ASSIGNMENT:
Whatever follows the line containing "U7: TC118S -> L9110S" in the listing below should be printed exactly, along with that line itself.

THE RECORDS:
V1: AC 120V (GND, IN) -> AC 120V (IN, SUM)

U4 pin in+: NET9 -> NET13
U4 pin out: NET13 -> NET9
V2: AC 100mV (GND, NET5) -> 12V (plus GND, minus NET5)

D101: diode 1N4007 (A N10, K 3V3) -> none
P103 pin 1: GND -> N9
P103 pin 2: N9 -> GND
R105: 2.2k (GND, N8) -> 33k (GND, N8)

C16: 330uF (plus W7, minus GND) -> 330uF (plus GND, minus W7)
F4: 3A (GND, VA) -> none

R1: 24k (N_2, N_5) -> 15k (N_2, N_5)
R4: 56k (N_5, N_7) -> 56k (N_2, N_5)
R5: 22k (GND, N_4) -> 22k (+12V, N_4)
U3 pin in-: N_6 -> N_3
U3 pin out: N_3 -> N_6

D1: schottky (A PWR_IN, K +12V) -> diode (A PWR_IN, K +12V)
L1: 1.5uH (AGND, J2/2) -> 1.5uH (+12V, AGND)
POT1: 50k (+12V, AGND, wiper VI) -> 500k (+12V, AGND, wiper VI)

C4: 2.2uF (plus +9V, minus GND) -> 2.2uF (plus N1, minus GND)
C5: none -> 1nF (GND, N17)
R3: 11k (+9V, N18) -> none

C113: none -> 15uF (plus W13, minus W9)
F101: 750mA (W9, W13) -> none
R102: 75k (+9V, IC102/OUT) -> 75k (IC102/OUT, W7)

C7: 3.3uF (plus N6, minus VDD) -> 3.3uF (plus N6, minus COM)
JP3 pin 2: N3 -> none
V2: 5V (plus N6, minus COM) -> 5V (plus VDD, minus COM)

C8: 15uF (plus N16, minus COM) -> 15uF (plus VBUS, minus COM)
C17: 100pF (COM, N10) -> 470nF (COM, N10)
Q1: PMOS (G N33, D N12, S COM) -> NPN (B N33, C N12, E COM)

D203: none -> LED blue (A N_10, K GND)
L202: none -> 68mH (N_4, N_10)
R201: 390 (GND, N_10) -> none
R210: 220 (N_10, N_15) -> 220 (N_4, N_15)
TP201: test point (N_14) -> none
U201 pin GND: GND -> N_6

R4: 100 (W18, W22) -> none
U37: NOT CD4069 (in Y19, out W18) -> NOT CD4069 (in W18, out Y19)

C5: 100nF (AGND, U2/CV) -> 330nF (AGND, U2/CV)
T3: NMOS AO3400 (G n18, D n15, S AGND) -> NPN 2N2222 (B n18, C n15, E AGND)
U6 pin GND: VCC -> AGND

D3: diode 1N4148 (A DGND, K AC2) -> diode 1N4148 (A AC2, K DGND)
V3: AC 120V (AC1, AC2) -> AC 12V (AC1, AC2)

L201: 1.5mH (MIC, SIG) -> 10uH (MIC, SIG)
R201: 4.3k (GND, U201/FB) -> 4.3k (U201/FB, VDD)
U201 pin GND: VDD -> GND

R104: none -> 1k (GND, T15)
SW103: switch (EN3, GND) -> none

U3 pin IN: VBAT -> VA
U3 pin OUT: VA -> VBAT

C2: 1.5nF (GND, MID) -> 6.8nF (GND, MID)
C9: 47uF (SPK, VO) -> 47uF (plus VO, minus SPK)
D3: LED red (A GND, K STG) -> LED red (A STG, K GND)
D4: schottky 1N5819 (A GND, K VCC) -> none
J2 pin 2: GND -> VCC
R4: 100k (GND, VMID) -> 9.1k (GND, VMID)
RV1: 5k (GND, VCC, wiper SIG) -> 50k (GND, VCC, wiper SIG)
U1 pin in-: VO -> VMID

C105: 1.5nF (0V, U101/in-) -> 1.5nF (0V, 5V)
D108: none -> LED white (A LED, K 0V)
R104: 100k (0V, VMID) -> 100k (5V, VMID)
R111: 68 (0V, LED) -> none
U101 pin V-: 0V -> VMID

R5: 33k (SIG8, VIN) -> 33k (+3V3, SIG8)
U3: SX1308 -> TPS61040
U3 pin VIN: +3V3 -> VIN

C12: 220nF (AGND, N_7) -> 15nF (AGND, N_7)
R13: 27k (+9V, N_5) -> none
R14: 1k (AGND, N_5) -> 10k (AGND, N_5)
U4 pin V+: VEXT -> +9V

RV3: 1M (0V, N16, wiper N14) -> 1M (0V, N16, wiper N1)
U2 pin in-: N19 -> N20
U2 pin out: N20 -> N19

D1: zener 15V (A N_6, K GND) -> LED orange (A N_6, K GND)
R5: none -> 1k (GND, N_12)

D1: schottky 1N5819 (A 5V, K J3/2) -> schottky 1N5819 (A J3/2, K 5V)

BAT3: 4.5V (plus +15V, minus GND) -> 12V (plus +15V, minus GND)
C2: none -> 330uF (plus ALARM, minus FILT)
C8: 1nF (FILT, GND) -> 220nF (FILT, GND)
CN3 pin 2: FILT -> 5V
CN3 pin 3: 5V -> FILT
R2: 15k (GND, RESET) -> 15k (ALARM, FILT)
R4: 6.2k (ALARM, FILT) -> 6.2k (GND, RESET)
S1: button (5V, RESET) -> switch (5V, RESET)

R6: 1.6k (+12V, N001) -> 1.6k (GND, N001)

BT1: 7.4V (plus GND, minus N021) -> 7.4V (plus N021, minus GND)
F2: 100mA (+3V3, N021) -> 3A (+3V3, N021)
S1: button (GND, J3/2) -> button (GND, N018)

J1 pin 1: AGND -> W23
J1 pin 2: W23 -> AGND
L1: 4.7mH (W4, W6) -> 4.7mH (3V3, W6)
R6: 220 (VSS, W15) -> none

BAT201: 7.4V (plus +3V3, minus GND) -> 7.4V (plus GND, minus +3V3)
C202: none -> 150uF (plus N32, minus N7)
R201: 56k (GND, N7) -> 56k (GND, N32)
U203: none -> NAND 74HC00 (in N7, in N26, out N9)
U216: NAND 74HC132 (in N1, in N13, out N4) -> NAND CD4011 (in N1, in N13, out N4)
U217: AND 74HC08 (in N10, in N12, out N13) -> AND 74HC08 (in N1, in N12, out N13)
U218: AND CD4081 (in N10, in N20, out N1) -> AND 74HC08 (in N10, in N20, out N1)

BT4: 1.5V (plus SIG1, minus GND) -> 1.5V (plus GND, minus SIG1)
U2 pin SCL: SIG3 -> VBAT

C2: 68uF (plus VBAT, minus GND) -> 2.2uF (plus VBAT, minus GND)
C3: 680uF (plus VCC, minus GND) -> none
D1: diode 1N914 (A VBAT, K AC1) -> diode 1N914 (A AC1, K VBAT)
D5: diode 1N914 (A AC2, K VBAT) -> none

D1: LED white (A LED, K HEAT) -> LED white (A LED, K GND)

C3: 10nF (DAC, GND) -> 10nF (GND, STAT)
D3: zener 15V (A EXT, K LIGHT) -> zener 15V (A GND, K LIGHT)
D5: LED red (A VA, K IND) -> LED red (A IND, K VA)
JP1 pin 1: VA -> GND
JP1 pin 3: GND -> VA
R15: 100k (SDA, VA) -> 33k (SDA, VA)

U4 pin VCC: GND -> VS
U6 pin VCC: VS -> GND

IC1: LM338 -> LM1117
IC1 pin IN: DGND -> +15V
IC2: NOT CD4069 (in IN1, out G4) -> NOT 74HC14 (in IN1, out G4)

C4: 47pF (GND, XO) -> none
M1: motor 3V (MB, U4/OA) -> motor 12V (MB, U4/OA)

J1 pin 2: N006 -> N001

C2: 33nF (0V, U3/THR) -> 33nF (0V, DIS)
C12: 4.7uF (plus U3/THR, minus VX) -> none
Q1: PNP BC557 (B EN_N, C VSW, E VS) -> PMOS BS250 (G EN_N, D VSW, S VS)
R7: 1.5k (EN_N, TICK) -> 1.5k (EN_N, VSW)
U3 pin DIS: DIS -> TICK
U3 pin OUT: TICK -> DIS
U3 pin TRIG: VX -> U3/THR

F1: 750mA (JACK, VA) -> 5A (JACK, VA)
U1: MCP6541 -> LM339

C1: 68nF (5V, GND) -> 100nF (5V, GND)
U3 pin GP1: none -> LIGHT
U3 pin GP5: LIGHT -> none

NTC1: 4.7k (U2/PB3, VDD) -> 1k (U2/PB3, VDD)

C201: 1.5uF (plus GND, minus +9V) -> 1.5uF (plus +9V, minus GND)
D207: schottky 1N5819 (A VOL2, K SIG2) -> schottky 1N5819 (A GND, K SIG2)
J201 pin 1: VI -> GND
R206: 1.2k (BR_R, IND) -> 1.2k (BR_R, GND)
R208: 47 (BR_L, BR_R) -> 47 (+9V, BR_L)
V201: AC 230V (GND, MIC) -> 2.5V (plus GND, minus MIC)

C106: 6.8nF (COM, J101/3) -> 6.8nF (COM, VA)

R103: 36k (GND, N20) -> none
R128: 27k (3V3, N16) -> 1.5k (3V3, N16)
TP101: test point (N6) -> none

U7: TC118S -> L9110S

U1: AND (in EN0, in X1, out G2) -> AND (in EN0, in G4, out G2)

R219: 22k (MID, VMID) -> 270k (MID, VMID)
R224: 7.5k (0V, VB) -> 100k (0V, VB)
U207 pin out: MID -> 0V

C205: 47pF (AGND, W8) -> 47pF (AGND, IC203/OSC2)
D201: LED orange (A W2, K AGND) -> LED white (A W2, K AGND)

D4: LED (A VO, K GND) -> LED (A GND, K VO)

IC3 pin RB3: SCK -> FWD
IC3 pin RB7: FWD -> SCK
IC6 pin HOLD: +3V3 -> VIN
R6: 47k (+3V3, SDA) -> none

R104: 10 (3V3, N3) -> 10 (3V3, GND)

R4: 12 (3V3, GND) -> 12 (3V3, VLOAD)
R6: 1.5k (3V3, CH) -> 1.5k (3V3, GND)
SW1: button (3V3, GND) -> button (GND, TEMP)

ANSWER FOR THE TASK:
U7: TC118S -> L9110S

U1: AND (in EN0, in X1, out G2) -> AND (in EN0, in G4, out G2)

R219: 22k (MID, VMID) -> 270k (MID, VMID)
R224: 7.5k (0V, VB) -> 100k (0V, VB)
U207 pin out: MID -> 0V

C205: 47pF (AGND, W8) -> 47pF (AGND, IC203/OSC2)
D201: LED orange (A W2, K AGND) -> LED white (A W2, K AGND)

D4: LED (A VO, K GND) -> LED (A GND, K VO)

IC3 pin RB3: SCK -> FWD
IC3 pin RB7: FWD -> SCK
IC6 pin HOLD: +3V3 -> VIN
R6: 47k (+3V3, SDA) -> none

R104: 10 (3V3, N3) -> 10 (3V3, GND)

R4: 12 (3V3, GND) -> 12 (3V3, VLOAD)
R6: 1.5k (3V3, CH) -> 1.5k (3V3, GND)
SW1: button (3V3, GND) -> button (GND, TEMP)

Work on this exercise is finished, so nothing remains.